◆ TASK DETAILS
Return the number of lines below with "strawberry" in them, and nothing else.

________

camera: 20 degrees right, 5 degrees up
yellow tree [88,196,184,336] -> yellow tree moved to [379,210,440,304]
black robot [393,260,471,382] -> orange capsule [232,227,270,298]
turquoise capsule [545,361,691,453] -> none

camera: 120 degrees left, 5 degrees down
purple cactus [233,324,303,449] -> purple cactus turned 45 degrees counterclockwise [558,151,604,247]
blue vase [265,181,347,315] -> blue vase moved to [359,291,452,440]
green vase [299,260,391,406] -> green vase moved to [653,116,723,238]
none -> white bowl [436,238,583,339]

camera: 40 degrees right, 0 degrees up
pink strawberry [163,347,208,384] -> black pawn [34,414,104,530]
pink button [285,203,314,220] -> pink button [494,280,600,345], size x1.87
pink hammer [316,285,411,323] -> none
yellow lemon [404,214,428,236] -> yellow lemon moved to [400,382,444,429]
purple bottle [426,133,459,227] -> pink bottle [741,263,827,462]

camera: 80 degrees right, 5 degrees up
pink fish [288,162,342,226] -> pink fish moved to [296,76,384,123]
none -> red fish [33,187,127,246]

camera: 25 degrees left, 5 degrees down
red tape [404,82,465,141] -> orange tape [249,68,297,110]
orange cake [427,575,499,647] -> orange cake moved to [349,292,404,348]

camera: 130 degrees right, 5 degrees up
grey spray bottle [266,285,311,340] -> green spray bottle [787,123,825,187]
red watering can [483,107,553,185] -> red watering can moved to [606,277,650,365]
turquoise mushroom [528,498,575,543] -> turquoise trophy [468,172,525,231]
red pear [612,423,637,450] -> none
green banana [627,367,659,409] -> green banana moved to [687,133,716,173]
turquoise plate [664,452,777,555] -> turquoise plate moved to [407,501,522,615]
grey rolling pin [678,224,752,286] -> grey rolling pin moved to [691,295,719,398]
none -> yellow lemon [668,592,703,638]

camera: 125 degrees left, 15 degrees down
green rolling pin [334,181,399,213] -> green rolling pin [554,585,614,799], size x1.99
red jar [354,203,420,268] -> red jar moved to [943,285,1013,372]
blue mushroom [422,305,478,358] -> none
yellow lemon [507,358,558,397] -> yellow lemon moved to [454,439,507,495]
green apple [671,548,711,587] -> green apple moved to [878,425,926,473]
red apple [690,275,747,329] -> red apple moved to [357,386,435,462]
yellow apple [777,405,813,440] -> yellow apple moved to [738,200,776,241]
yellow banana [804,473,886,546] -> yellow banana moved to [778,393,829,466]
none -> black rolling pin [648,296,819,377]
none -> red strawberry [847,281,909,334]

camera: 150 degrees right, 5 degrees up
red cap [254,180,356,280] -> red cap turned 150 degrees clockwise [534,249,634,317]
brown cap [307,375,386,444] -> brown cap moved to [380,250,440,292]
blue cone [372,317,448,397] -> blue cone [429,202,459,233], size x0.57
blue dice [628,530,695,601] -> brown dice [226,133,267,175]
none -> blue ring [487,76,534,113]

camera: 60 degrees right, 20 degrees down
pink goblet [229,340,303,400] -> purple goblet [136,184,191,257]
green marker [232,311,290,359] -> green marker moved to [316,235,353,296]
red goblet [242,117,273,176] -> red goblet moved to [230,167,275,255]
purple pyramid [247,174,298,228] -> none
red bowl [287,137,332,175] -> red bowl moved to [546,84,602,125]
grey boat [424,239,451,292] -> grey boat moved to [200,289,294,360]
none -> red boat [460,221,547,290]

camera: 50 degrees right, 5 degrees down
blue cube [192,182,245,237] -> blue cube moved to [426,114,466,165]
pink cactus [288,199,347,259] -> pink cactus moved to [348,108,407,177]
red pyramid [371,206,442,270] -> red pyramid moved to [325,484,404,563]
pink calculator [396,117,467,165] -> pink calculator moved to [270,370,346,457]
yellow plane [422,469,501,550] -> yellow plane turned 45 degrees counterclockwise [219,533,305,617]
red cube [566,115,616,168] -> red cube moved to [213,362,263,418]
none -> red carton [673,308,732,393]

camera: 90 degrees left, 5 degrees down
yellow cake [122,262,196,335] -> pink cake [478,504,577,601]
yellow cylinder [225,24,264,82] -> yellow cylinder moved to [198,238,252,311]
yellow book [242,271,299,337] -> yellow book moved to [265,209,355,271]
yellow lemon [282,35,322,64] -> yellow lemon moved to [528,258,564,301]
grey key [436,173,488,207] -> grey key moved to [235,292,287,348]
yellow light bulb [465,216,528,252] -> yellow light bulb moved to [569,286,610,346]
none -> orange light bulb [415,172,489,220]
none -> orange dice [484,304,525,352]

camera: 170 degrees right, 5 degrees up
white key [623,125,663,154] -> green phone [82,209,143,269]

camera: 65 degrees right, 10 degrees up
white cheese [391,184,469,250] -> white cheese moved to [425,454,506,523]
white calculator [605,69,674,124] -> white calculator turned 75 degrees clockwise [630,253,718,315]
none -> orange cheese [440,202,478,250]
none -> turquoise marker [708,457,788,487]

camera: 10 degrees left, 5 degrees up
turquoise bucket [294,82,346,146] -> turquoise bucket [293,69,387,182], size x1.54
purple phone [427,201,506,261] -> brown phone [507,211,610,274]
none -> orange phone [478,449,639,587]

________

◆ THE ANSWER
2